■ **Required action**
When you restate the records, do so word for word and omit any picture they contain.

■ **Records to process**
☆ ☆ ☆ ☆
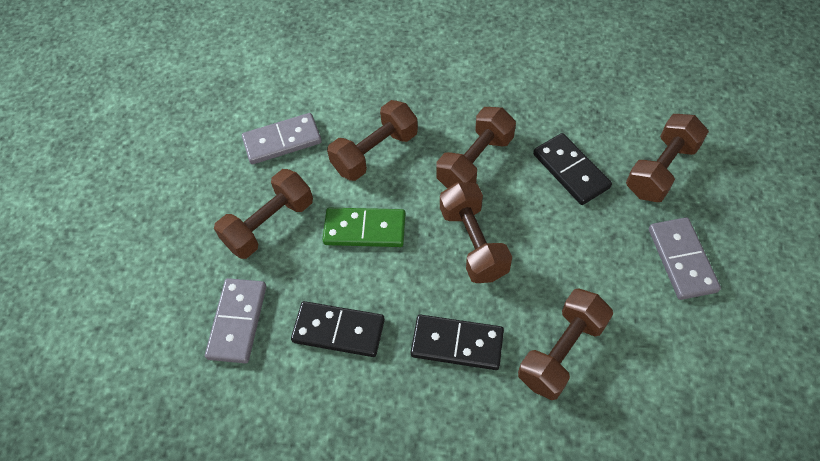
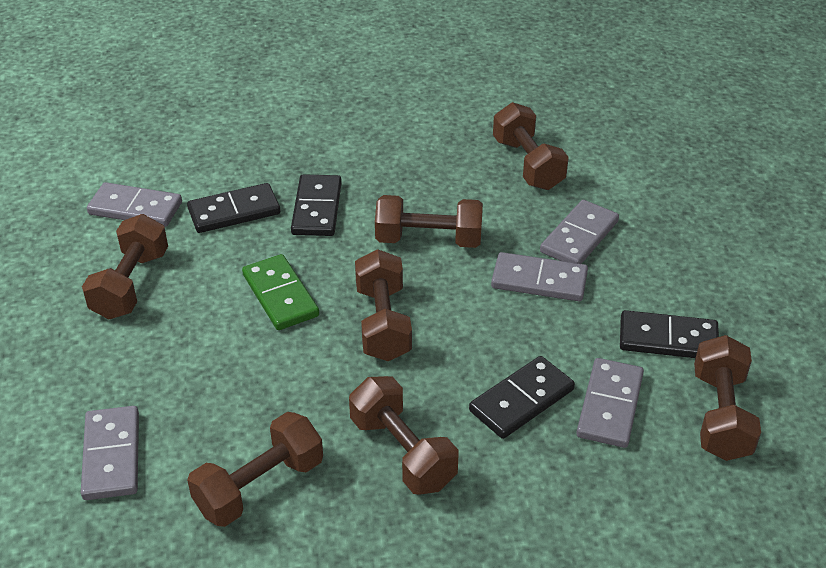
black domino: 3 -> 4
brown dumbbell: 6 -> 7
grey domino: 3 -> 5

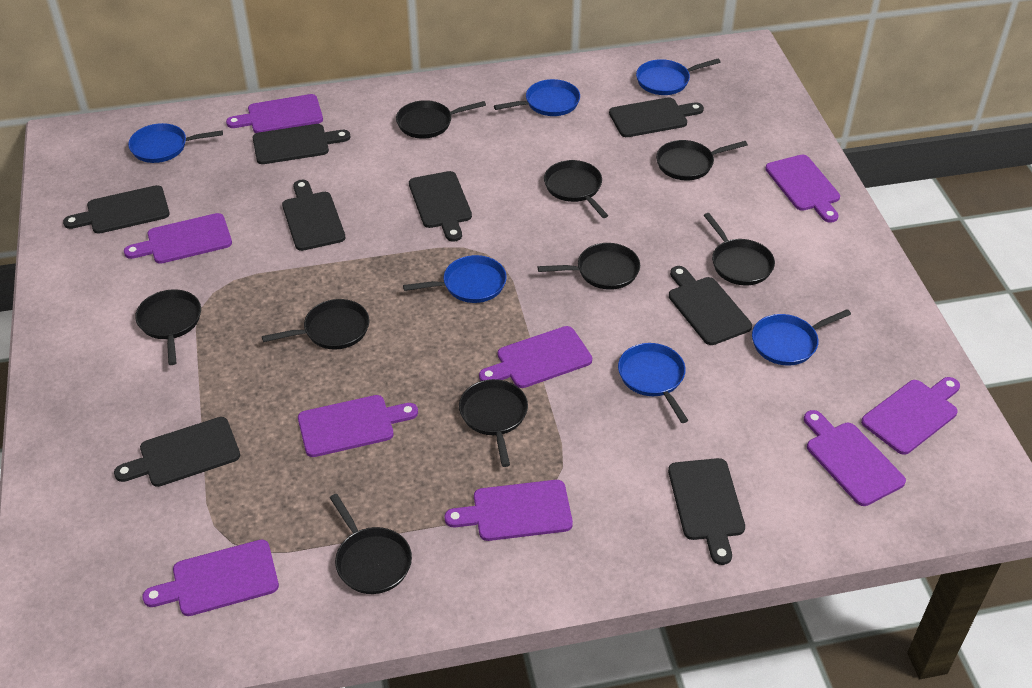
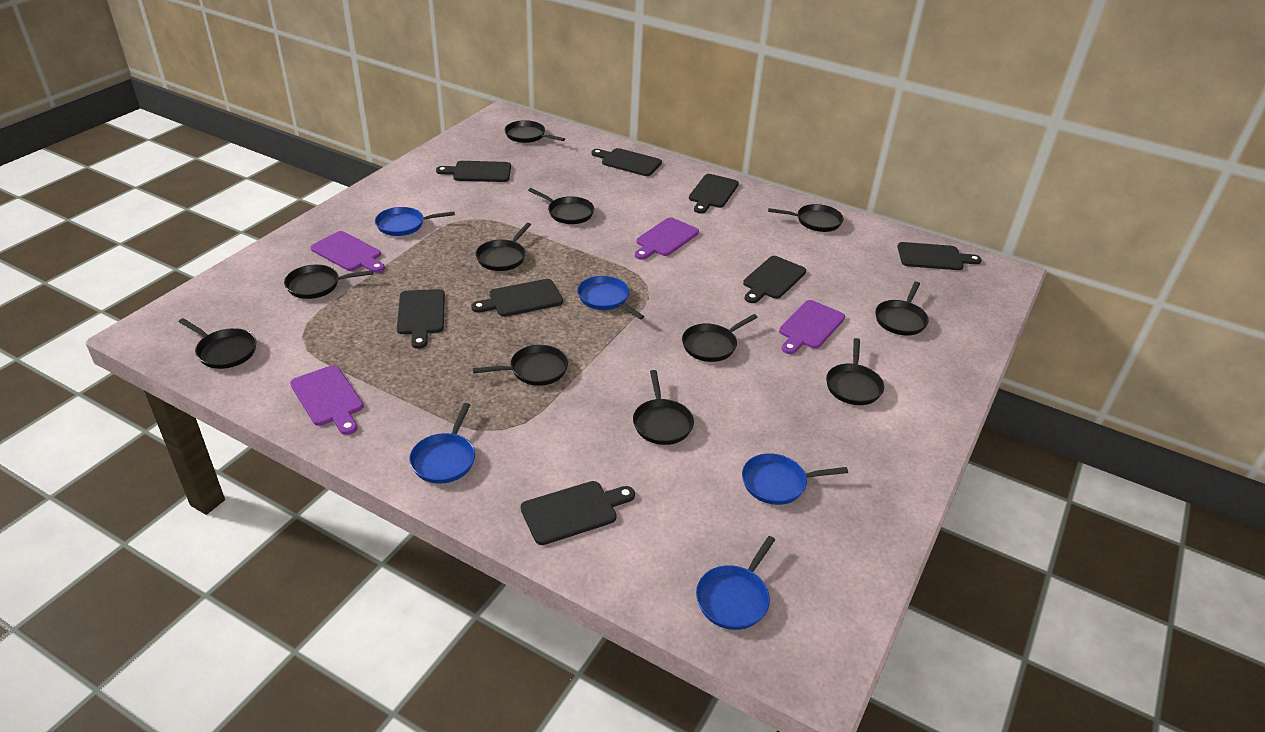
black pan: 9 -> 11
blue pan: 6 -> 5
purple cutting board: 9 -> 4

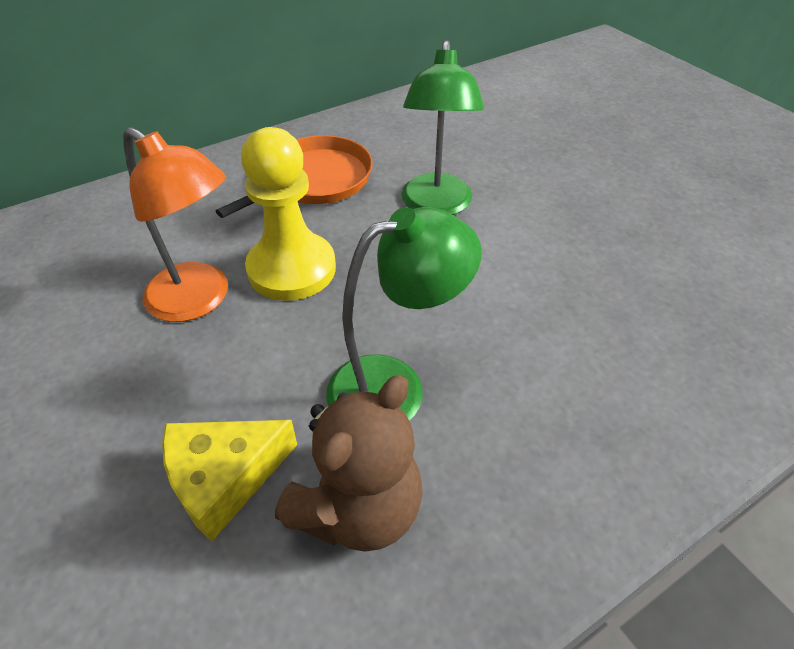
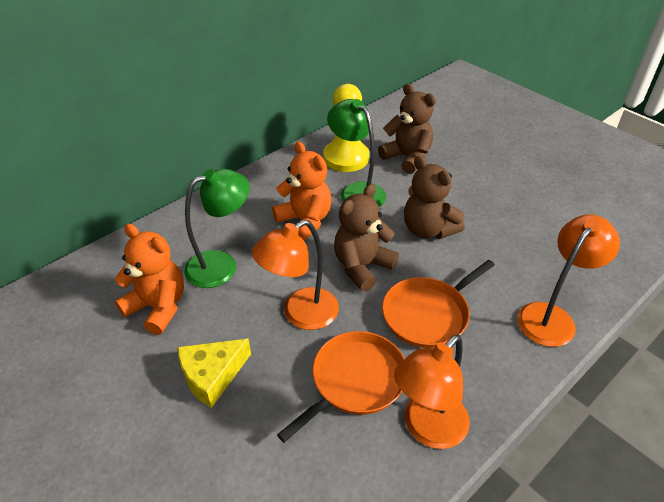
brown teddy bear: 1 -> 3
orange lamp: 1 -> 3
orange pan: 1 -> 2
orange teddy bear: 0 -> 2

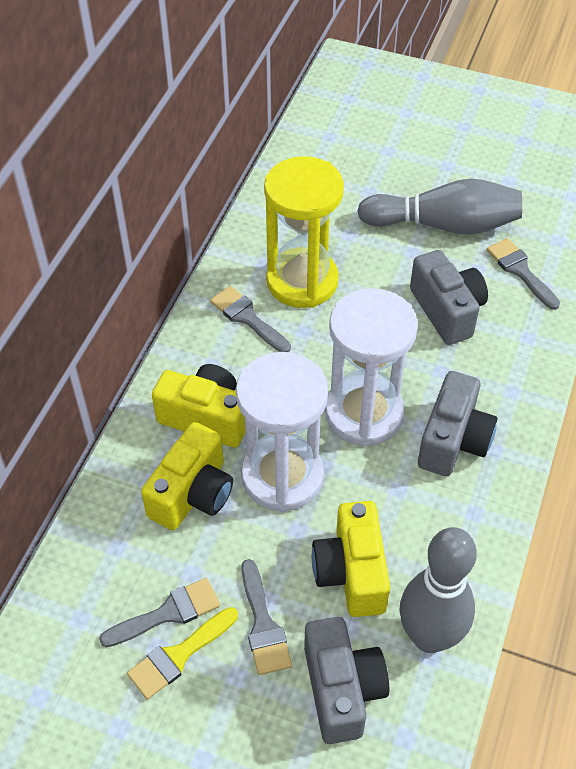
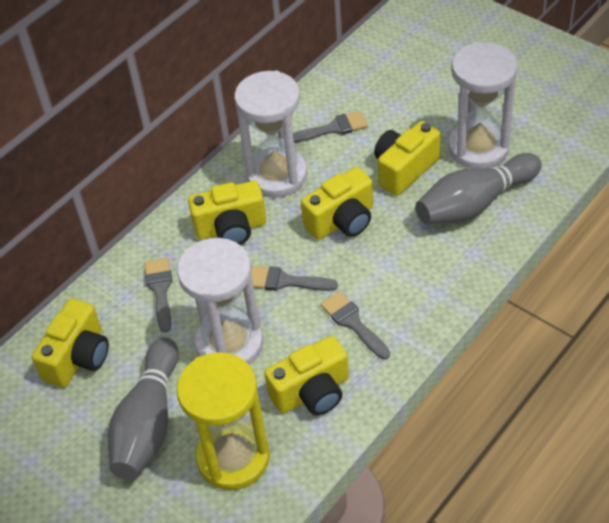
grey camera: 3 -> 0
white hourglass: 2 -> 3
yellow brush: 1 -> 0
yellow camera: 3 -> 5

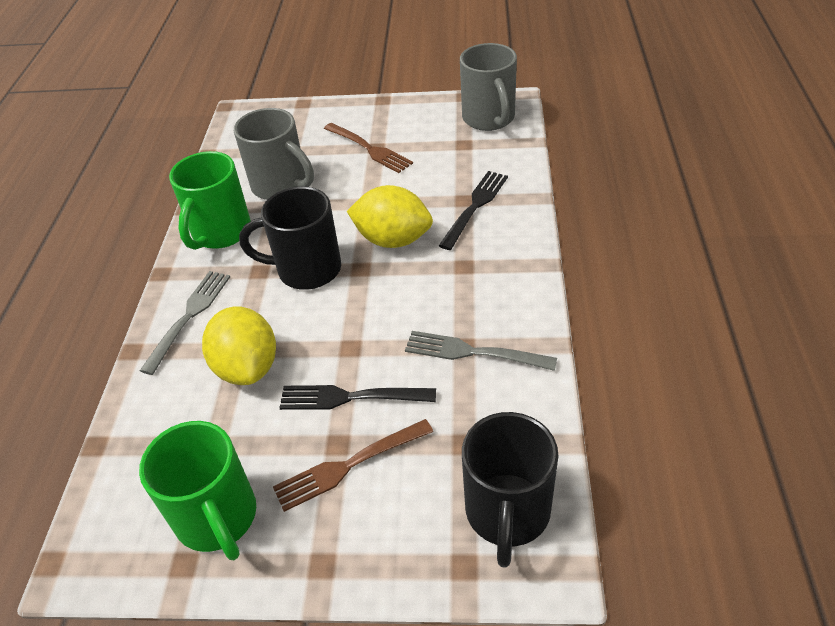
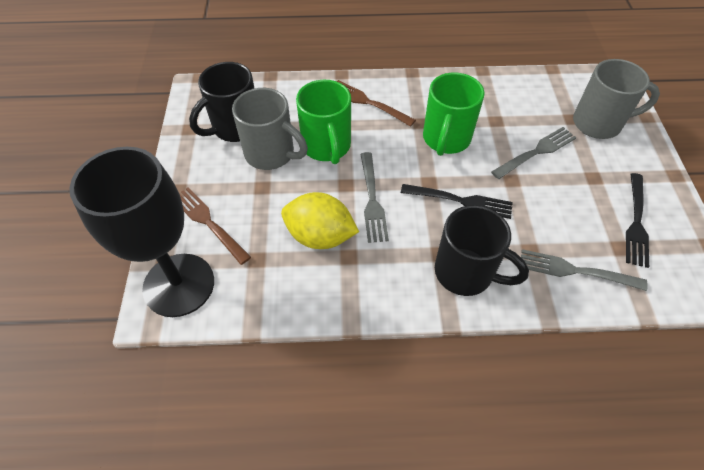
black goblet: 0 -> 1
grey fork: 2 -> 3
yellow lemon: 2 -> 1

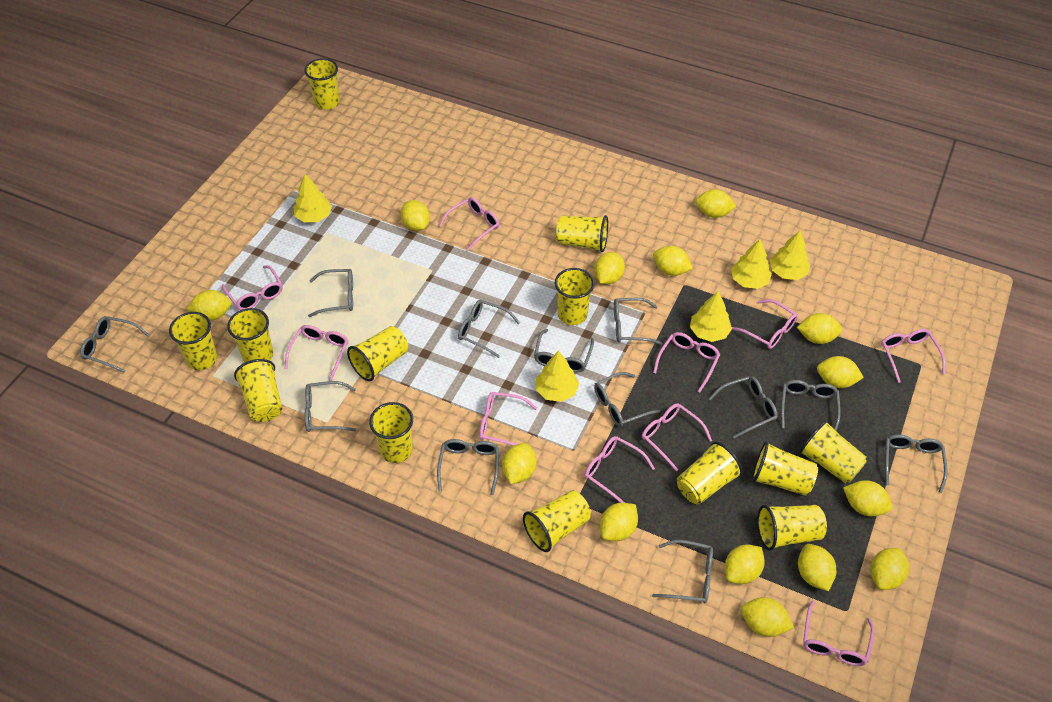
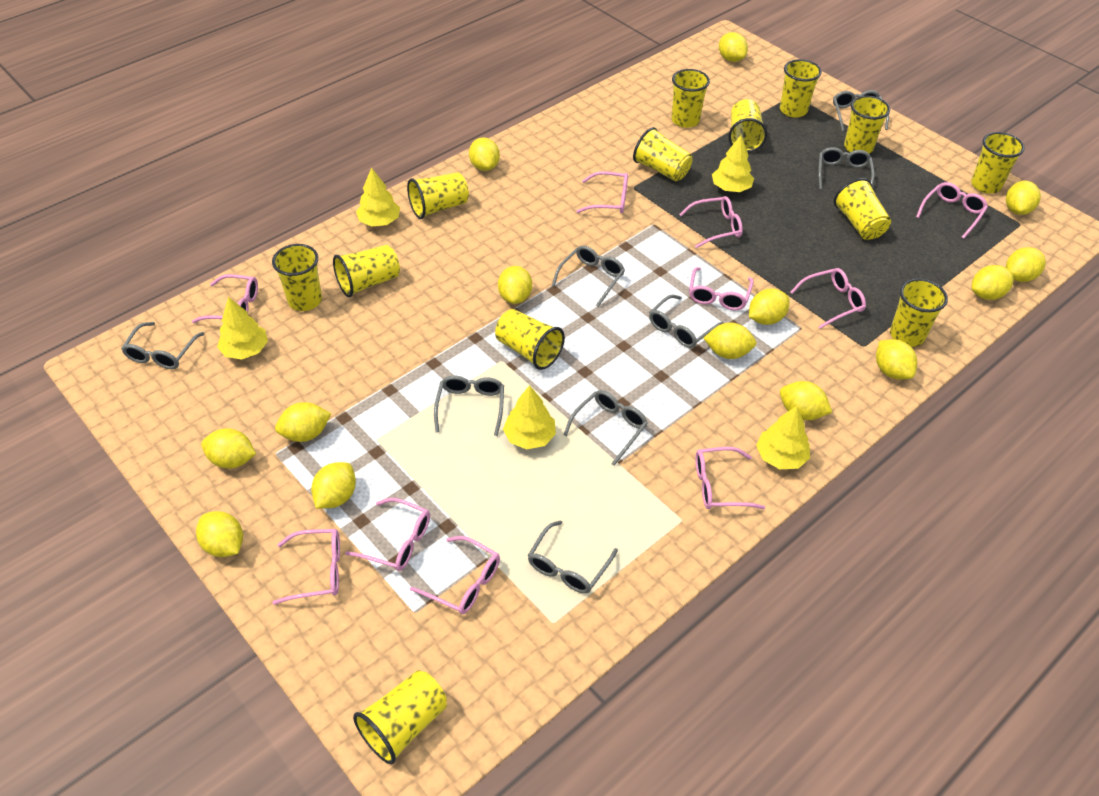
grey glasses: 12 -> 8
☆ ☆ ☆ ☆
■ **Exercise solution**
black domino: 3 -> 4
brown dumbbell: 6 -> 7
grey domino: 3 -> 5

black pan: 9 -> 11
blue pan: 6 -> 5
purple cutting board: 9 -> 4

brown teddy bear: 1 -> 3
orange lamp: 1 -> 3
orange pan: 1 -> 2
orange teddy bear: 0 -> 2

grey camera: 3 -> 0
white hourglass: 2 -> 3
yellow brush: 1 -> 0
yellow camera: 3 -> 5

black goblet: 0 -> 1
grey fork: 2 -> 3
yellow lemon: 2 -> 1

grey glasses: 12 -> 8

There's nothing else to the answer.